--- Records to process ---
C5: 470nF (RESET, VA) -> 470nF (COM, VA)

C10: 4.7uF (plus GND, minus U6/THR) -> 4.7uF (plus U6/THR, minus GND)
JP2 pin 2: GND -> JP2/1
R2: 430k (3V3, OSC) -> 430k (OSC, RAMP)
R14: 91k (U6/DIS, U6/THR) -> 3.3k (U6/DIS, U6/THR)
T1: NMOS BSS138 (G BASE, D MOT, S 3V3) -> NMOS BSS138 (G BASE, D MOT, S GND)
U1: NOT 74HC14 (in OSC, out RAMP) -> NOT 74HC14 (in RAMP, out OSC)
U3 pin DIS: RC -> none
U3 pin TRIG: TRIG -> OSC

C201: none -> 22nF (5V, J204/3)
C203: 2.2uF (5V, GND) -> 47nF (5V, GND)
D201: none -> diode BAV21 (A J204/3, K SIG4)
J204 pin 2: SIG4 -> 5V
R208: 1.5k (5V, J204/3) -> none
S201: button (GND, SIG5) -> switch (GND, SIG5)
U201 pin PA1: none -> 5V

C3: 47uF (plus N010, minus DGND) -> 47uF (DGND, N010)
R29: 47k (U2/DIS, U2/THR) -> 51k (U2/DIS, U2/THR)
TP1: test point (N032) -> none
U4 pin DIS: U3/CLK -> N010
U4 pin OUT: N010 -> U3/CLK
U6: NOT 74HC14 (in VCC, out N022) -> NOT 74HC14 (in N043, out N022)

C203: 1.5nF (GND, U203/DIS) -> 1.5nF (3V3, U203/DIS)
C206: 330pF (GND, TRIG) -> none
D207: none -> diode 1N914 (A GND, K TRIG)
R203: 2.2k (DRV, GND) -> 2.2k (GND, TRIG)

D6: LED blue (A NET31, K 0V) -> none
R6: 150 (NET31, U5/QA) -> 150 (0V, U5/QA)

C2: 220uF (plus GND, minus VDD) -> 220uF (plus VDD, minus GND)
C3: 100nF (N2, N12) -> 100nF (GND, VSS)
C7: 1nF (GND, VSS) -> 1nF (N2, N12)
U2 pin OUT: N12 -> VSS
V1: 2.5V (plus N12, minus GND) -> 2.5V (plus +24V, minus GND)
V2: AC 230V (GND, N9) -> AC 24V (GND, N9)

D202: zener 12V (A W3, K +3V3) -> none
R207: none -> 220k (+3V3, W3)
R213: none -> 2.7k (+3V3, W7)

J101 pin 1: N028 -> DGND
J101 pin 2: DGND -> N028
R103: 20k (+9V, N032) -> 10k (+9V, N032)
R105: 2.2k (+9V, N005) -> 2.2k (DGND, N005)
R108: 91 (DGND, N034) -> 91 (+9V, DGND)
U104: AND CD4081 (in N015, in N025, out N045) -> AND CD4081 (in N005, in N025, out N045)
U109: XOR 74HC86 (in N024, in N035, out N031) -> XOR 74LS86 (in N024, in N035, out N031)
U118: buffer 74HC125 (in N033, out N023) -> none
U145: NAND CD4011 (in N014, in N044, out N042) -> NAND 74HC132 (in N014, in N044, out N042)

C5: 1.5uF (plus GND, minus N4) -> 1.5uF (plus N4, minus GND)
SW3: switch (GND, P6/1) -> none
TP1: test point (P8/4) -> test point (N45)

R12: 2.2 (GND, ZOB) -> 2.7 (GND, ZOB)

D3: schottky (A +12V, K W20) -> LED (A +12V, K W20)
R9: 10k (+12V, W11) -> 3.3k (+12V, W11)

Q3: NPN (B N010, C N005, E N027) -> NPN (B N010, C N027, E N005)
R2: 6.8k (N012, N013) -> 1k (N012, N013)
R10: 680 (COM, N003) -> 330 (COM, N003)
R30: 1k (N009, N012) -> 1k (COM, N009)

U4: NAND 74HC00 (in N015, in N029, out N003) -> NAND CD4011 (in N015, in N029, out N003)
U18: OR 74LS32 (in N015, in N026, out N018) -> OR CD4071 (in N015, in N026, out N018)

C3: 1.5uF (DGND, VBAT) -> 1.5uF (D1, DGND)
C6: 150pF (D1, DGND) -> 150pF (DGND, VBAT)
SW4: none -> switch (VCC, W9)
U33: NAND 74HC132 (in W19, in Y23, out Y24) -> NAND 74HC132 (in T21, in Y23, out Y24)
---
* [Instructions to follow]: From the opening line of the data above, please print each line as written up to and including the line that contains "R203: 2.2k (DRV, GND) -> 2.2k (GND, TRIG)", and nothing more.

* [Your solution]:
C5: 470nF (RESET, VA) -> 470nF (COM, VA)

C10: 4.7uF (plus GND, minus U6/THR) -> 4.7uF (plus U6/THR, minus GND)
JP2 pin 2: GND -> JP2/1
R2: 430k (3V3, OSC) -> 430k (OSC, RAMP)
R14: 91k (U6/DIS, U6/THR) -> 3.3k (U6/DIS, U6/THR)
T1: NMOS BSS138 (G BASE, D MOT, S 3V3) -> NMOS BSS138 (G BASE, D MOT, S GND)
U1: NOT 74HC14 (in OSC, out RAMP) -> NOT 74HC14 (in RAMP, out OSC)
U3 pin DIS: RC -> none
U3 pin TRIG: TRIG -> OSC

C201: none -> 22nF (5V, J204/3)
C203: 2.2uF (5V, GND) -> 47nF (5V, GND)
D201: none -> diode BAV21 (A J204/3, K SIG4)
J204 pin 2: SIG4 -> 5V
R208: 1.5k (5V, J204/3) -> none
S201: button (GND, SIG5) -> switch (GND, SIG5)
U201 pin PA1: none -> 5V

C3: 47uF (plus N010, minus DGND) -> 47uF (DGND, N010)
R29: 47k (U2/DIS, U2/THR) -> 51k (U2/DIS, U2/THR)
TP1: test point (N032) -> none
U4 pin DIS: U3/CLK -> N010
U4 pin OUT: N010 -> U3/CLK
U6: NOT 74HC14 (in VCC, out N022) -> NOT 74HC14 (in N043, out N022)

C203: 1.5nF (GND, U203/DIS) -> 1.5nF (3V3, U203/DIS)
C206: 330pF (GND, TRIG) -> none
D207: none -> diode 1N914 (A GND, K TRIG)
R203: 2.2k (DRV, GND) -> 2.2k (GND, TRIG)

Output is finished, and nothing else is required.